EXERCISE BRIEF
Once the line with "[428 241 496 327]" is found, repeat it and all later lines exactly through the end of the listing below, with the pictures left out.

**** SUPPLIED MATERIAL ****

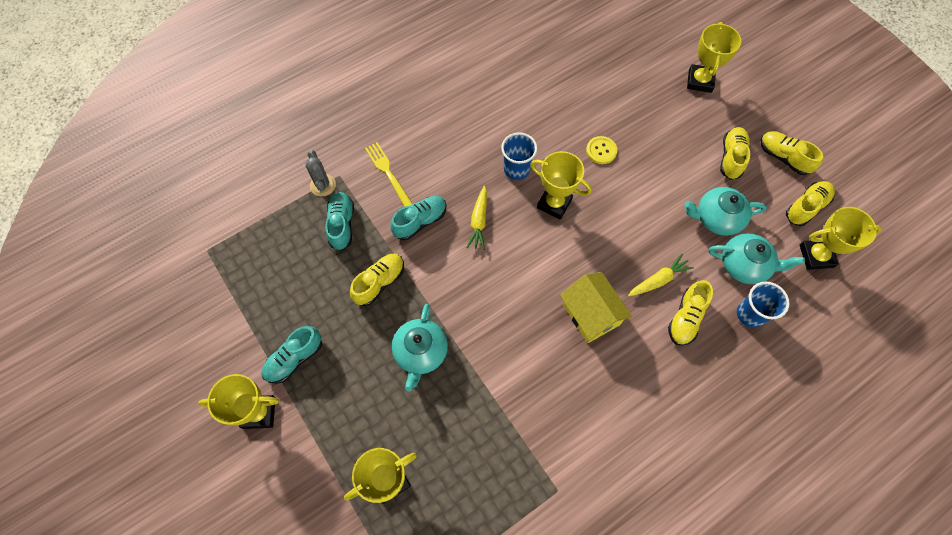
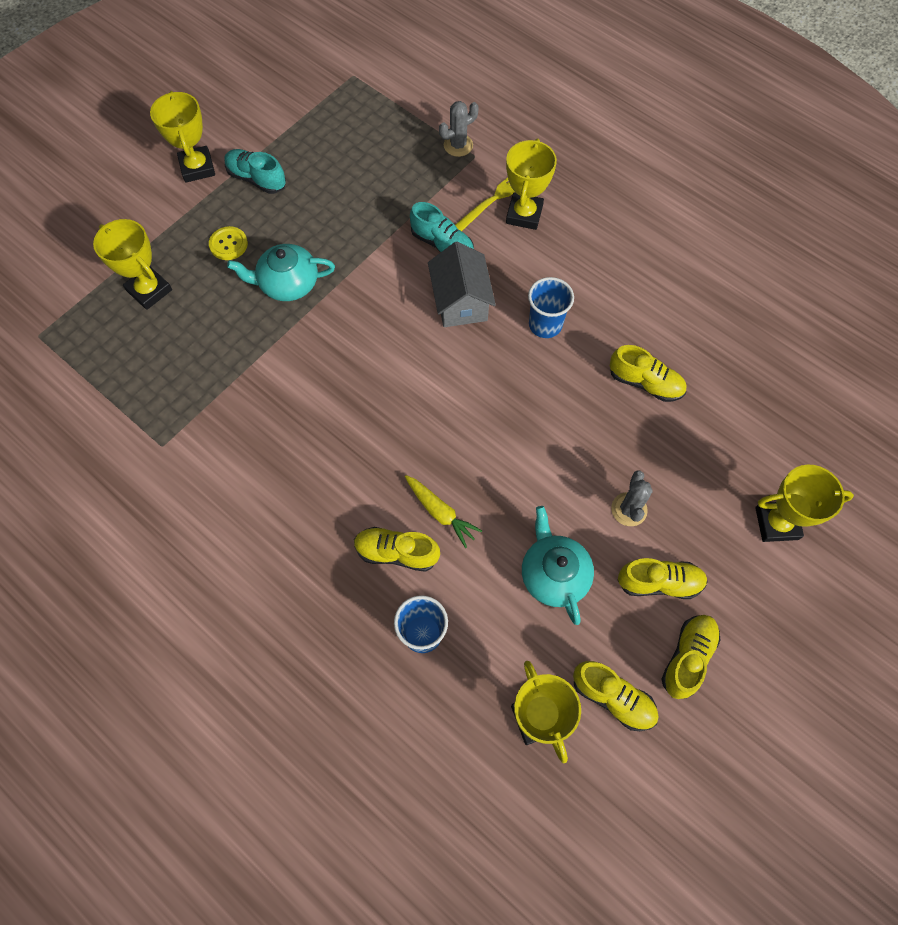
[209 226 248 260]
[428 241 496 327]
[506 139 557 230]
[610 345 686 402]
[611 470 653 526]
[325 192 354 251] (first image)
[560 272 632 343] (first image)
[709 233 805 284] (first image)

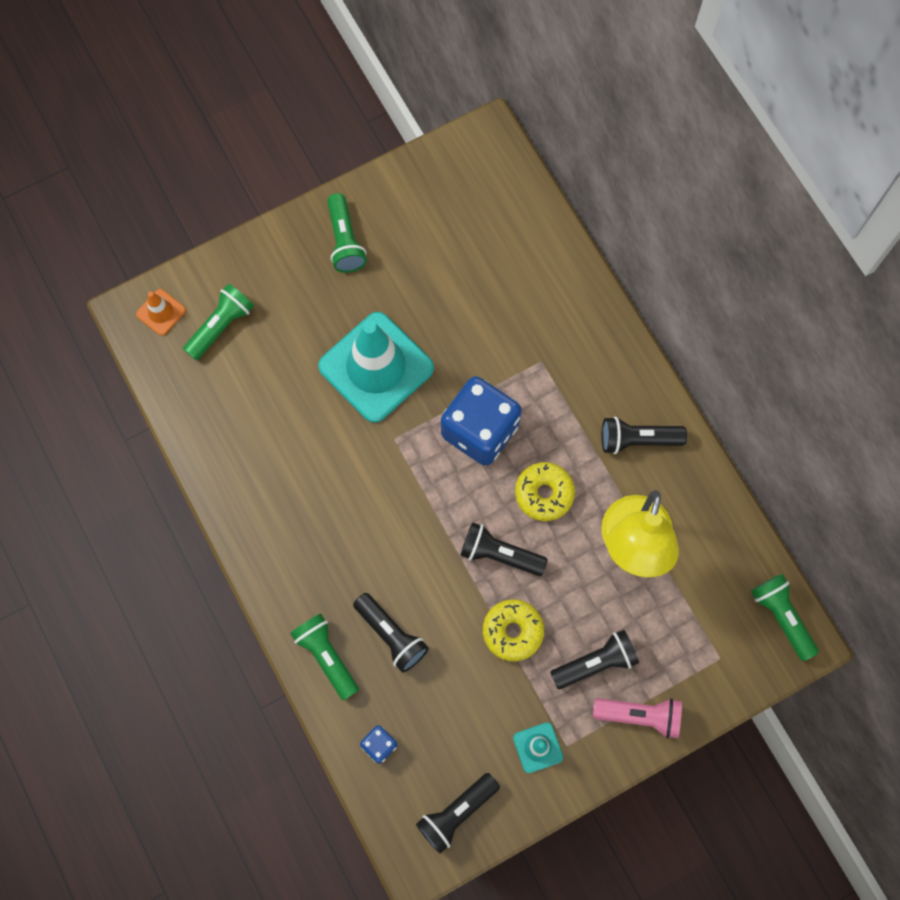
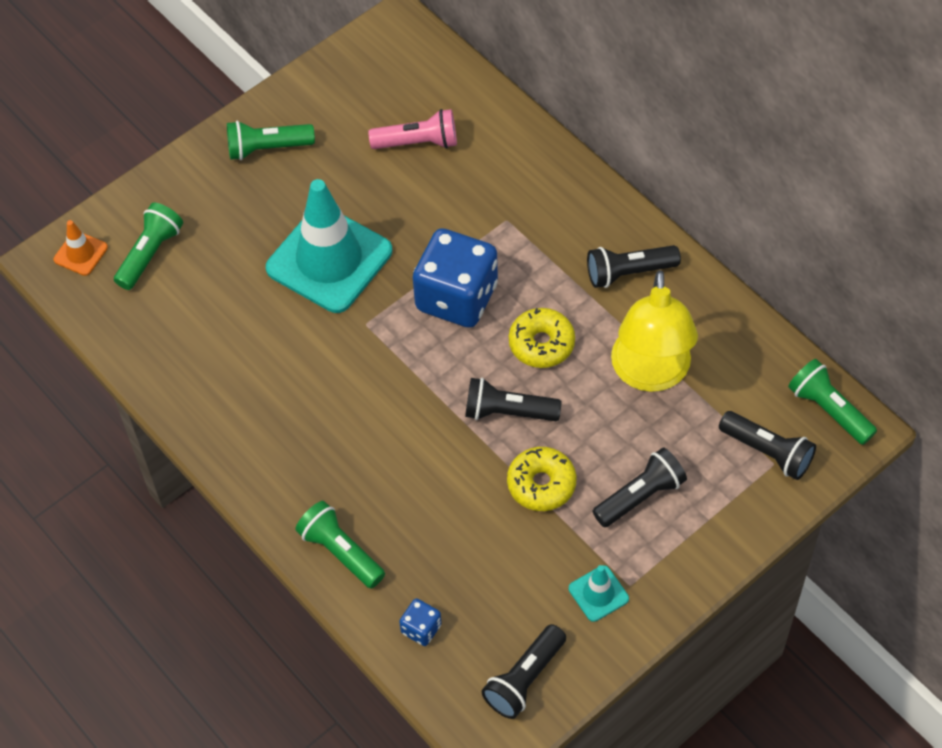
[227 121 315 160]
[368 109 457 149]
[719 411 816 480]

****

EXERCISE ANSWER
[428 241 496 327]
[506 139 557 230]
[610 345 686 402]
[611 470 653 526]
[325 192 354 251] (first image)
[560 272 632 343] (first image)
[709 233 805 284] (first image)

[227 121 315 160]
[368 109 457 149]
[719 411 816 480]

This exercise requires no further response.